Your goal –
Reproduce all of the lines below word for word, leaving out the pictures.

** start Data records **

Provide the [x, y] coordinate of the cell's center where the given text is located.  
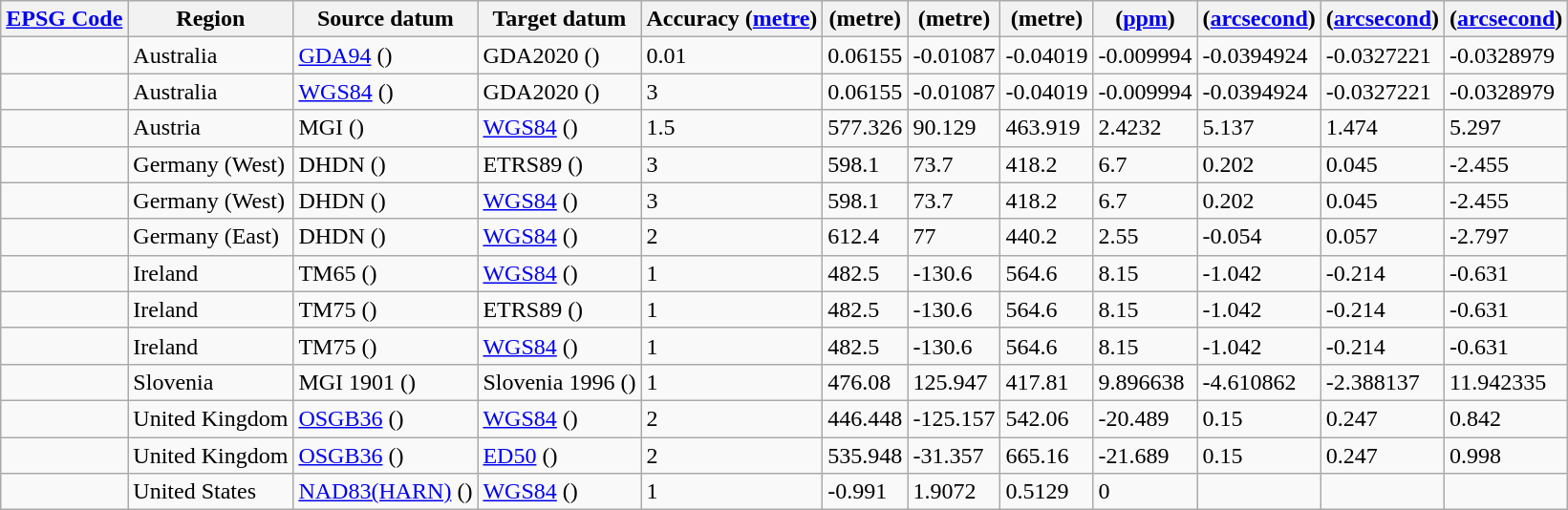
9.896638 [1145, 382]
535.948 [866, 456]
612.4 [866, 237]
Germany (East) [210, 237]
125.947 [954, 382]
MGI 1901 () [386, 382]
0.998 [1506, 456]
MGI () [386, 128]
5.137 [1259, 128]
Slovenia 1996 () [560, 382]
90.129 [954, 128]
1.474 [1382, 128]
(ppm) [1145, 19]
Austria [210, 128]
NAD83(HARN) () [386, 492]
577.326 [866, 128]
GDA94 () [386, 55]
-2.797 [1506, 237]
ED50 () [560, 456]
-2.388137 [1382, 382]
0.057 [1382, 237]
-125.157 [954, 419]
463.919 [1047, 128]
EPSG Code [65, 19]
665.16 [1047, 456]
0 [1145, 492]
11.942335 [1506, 382]
-4.610862 [1259, 382]
542.06 [1047, 419]
Accuracy (metre) [732, 19]
0.01 [732, 55]
446.448 [866, 419]
Source datum [386, 19]
1.5 [732, 128]
77 [954, 237]
5.297 [1506, 128]
-21.689 [1145, 456]
476.08 [866, 382]
2.55 [1145, 237]
-31.357 [954, 456]
-20.489 [1145, 419]
Target datum [560, 19]
0.5129 [1047, 492]
1.9072 [954, 492]
-0.054 [1259, 237]
United States [210, 492]
Slovenia [210, 382]
Region [210, 19]
-0.991 [866, 492]
0.842 [1506, 419]
440.2 [1047, 237]
417.81 [1047, 382]
2.4232 [1145, 128]
TM65 () [386, 273]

** end Data records **

Response to this task –
Provide the [x, y] coordinate of the cell's center where the given text is located.  
9.896638 [1145, 382]
535.948 [866, 456]
612.4 [866, 237]
Germany (East) [210, 237]
125.947 [954, 382]
MGI 1901 () [386, 382]
0.998 [1506, 456]
MGI () [386, 128]
5.137 [1259, 128]
Slovenia 1996 () [560, 382]
90.129 [954, 128]
1.474 [1382, 128]
(ppm) [1145, 19]
Austria [210, 128]
NAD83(HARN) () [386, 492]
577.326 [866, 128]
GDA94 () [386, 55]
-2.797 [1506, 237]
ED50 () [560, 456]
-2.388137 [1382, 382]
0.057 [1382, 237]
-125.157 [954, 419]
463.919 [1047, 128]
EPSG Code [65, 19]
665.16 [1047, 456]
0 [1145, 492]
11.942335 [1506, 382]
-4.610862 [1259, 382]
542.06 [1047, 419]
Accuracy (metre) [732, 19]
0.01 [732, 55]
446.448 [866, 419]
Source datum [386, 19]
1.5 [732, 128]
77 [954, 237]
5.297 [1506, 128]
-21.689 [1145, 456]
476.08 [866, 382]
2.55 [1145, 237]
-31.357 [954, 456]
-20.489 [1145, 419]
Target datum [560, 19]
0.5129 [1047, 492]
1.9072 [954, 492]
-0.054 [1259, 237]
United States [210, 492]
Slovenia [210, 382]
Region [210, 19]
-0.991 [866, 492]
0.842 [1506, 419]
440.2 [1047, 237]
417.81 [1047, 382]
2.4232 [1145, 128]
TM65 () [386, 273]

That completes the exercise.